Entries taken from a collection
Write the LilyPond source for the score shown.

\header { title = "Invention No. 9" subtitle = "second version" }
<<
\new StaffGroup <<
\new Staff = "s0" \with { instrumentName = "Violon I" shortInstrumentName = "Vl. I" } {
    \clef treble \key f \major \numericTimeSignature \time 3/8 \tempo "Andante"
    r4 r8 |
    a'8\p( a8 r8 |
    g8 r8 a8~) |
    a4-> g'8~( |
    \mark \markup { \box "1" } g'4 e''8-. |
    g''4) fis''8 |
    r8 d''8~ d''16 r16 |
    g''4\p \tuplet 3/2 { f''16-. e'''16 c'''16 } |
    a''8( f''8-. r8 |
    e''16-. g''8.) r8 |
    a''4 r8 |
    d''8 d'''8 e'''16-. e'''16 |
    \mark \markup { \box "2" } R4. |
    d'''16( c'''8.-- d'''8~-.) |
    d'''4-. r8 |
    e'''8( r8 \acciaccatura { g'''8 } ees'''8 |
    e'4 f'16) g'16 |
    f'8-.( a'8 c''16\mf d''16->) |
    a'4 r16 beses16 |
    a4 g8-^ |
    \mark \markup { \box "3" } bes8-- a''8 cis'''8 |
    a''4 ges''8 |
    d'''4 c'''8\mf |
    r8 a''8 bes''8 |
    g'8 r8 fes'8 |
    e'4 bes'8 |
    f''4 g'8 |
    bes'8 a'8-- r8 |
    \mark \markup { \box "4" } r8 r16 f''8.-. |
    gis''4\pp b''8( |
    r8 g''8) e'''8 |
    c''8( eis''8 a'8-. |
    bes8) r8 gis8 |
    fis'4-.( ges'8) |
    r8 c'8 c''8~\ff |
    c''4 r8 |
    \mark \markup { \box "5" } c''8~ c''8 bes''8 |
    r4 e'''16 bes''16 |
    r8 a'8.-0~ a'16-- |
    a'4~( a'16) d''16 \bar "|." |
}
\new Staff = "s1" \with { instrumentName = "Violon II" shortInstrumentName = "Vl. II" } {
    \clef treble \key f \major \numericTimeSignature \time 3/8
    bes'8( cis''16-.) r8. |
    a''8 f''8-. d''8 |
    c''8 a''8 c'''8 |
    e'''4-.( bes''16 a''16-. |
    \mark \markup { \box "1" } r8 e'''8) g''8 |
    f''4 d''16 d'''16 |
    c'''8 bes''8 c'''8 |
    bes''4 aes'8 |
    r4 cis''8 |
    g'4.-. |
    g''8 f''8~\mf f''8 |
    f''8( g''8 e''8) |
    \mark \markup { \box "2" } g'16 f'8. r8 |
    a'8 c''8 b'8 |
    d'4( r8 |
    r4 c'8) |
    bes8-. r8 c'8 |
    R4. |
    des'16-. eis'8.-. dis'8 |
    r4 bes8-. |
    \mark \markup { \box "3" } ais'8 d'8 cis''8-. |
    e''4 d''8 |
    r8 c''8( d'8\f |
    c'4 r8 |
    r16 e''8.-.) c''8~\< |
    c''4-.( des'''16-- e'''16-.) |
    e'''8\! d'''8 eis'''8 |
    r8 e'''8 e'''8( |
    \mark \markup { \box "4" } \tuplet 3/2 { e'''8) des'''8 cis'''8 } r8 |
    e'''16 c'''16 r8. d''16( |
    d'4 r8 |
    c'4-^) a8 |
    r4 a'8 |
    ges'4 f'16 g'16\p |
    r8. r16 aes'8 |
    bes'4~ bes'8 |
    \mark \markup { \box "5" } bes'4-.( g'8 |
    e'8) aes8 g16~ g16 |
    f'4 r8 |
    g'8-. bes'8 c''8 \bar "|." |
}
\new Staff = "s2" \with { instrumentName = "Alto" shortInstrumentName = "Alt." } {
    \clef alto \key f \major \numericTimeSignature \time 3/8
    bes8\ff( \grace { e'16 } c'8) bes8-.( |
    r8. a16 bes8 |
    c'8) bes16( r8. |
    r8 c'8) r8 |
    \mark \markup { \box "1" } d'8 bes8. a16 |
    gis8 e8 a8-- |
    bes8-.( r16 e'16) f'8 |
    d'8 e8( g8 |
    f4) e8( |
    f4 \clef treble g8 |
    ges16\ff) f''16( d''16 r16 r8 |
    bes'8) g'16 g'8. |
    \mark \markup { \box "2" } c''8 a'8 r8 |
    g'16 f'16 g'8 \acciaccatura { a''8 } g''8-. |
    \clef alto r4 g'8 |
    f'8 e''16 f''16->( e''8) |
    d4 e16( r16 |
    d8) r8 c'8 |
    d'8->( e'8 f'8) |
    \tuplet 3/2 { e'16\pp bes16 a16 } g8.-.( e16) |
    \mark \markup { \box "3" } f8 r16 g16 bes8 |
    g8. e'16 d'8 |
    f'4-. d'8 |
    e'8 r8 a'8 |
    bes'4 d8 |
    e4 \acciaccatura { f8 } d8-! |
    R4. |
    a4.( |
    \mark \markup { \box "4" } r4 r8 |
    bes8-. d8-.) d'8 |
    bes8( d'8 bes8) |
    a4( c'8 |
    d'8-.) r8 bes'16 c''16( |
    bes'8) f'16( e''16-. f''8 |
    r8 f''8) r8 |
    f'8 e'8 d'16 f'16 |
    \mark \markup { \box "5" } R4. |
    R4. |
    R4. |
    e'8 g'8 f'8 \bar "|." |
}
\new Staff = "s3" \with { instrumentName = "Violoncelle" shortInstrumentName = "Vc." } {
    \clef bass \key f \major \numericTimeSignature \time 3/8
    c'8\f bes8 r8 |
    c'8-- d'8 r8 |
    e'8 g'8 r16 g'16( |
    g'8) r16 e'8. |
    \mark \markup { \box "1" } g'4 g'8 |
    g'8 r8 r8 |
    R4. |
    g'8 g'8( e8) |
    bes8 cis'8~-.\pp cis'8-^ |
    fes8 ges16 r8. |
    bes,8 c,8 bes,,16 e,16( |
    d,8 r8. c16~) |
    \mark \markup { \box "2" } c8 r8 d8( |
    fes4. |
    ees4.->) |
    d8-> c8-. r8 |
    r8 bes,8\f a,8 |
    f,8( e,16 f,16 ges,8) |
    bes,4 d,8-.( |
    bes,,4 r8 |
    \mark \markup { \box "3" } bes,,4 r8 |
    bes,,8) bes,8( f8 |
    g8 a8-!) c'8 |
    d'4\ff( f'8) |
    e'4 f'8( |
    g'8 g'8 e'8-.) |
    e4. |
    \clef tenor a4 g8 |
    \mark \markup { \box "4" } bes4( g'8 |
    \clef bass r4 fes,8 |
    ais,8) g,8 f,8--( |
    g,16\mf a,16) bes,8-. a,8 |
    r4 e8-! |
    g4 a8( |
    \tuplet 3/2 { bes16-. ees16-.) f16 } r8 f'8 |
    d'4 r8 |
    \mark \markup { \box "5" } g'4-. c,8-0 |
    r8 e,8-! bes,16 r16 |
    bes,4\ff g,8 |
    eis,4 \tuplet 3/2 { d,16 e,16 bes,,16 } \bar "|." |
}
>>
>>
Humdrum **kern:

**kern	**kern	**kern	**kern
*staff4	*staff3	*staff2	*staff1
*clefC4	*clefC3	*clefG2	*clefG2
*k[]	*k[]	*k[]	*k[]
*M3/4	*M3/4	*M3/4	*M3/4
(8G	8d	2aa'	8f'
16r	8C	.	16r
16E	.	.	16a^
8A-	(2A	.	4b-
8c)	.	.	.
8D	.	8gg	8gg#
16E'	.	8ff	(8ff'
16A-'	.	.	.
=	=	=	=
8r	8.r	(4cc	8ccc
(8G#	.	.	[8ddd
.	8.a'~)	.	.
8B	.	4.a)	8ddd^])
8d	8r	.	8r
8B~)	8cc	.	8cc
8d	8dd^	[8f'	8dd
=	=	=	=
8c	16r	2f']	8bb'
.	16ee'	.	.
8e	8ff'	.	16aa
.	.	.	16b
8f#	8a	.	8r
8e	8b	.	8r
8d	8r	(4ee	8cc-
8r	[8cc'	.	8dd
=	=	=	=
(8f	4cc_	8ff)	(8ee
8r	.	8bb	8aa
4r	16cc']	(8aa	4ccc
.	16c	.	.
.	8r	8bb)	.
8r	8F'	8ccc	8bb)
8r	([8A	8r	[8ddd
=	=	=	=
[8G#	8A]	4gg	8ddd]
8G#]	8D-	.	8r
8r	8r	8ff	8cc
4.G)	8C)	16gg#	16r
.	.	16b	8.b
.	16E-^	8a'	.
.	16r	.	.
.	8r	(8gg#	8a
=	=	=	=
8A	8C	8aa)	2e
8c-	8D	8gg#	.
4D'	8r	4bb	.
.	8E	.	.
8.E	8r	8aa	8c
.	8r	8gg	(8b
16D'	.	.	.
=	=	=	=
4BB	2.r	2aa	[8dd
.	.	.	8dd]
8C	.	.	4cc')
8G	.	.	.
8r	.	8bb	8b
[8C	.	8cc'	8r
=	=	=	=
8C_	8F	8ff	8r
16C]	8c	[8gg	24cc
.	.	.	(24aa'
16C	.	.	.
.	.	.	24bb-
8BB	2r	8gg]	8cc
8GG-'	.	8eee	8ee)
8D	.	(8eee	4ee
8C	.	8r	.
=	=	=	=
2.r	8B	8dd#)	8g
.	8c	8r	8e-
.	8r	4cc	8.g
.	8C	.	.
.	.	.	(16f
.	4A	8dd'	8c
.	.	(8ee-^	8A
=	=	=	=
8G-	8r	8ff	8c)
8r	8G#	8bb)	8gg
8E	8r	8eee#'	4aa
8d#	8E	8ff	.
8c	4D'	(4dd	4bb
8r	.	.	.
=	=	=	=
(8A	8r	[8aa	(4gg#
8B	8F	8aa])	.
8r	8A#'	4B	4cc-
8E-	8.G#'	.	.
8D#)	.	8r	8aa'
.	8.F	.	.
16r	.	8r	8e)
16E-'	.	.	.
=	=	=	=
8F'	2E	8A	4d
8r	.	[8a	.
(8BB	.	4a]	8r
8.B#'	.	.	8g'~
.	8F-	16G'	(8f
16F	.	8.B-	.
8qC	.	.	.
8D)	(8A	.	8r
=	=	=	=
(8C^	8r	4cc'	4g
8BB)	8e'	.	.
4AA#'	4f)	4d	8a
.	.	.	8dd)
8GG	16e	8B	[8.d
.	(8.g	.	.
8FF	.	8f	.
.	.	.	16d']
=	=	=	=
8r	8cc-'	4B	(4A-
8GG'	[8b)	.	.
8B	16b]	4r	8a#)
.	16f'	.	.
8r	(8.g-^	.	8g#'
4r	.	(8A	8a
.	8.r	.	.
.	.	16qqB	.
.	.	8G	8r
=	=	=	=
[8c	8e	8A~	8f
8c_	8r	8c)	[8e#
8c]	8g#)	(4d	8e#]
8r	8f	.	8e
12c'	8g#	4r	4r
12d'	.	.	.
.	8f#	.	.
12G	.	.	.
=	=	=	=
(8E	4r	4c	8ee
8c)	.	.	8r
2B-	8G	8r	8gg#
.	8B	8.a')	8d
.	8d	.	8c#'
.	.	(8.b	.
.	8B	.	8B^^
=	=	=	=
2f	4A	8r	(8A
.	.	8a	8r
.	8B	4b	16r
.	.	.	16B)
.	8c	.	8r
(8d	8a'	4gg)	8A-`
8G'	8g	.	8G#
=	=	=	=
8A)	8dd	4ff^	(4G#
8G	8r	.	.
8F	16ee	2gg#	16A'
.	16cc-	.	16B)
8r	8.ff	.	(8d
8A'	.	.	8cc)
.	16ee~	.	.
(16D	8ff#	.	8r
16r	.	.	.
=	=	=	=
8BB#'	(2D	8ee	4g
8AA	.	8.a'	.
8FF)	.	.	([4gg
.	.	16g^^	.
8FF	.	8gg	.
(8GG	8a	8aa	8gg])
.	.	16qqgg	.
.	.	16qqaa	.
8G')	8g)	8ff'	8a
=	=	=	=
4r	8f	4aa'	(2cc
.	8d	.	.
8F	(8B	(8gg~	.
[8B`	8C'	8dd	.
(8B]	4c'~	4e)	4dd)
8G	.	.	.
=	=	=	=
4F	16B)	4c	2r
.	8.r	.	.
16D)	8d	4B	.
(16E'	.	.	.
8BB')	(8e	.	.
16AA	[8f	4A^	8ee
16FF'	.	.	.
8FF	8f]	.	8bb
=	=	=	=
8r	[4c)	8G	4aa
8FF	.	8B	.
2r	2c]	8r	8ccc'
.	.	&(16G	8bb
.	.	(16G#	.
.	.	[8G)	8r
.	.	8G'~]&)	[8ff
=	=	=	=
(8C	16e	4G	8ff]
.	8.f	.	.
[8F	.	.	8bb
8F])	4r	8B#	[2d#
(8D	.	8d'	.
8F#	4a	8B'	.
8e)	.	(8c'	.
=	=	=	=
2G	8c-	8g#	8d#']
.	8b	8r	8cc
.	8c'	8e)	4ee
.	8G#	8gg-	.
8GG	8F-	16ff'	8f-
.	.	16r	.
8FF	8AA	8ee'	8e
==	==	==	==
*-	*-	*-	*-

- [PROMPT]:
Report each line of the items above that contains the string "bass", treating uppercase and lowercase as different.

- [THE ANSWER]:
    \clef bass \key f \major \numericTimeSignature \time 3/8
    \clef bass r4 fes,8 |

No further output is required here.